* _LISTED ENTRIES_
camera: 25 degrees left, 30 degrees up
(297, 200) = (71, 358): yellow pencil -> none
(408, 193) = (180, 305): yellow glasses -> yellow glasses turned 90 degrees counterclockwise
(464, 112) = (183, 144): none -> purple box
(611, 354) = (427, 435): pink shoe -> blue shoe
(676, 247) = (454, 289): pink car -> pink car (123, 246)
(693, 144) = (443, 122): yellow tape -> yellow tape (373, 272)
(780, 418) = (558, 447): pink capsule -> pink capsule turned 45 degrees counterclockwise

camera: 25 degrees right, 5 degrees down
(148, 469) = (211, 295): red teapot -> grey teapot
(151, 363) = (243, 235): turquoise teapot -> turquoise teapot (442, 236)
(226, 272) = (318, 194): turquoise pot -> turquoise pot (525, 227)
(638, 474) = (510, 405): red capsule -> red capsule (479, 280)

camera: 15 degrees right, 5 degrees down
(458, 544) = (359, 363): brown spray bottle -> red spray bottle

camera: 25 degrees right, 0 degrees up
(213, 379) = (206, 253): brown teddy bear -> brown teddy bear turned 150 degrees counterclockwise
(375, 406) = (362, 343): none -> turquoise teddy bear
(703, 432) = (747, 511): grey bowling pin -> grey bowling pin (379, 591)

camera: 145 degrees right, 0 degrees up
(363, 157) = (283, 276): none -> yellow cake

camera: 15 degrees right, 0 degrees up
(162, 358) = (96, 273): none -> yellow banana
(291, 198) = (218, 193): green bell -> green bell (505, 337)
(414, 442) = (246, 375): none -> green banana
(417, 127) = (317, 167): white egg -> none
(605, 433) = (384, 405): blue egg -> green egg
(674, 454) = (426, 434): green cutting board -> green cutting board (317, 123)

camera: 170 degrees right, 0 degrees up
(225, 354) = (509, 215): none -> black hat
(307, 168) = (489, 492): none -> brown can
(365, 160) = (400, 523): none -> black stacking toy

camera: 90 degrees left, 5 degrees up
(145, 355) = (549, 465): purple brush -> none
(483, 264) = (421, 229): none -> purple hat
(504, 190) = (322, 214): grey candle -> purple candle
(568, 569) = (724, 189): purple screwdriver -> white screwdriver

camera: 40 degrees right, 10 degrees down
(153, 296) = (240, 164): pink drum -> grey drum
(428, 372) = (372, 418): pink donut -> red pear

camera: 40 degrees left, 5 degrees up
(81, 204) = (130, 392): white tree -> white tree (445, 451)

* _YOUR ASSIGNMENT_
What lines in the material above hold the word "pink"? Pull them out.

* _ANSWER SPACE_
(611, 354) = (427, 435): pink shoe -> blue shoe
(676, 247) = (454, 289): pink car -> pink car (123, 246)
(780, 418) = (558, 447): pink capsule -> pink capsule turned 45 degrees counterclockwise
(153, 296) = (240, 164): pink drum -> grey drum
(428, 372) = (372, 418): pink donut -> red pear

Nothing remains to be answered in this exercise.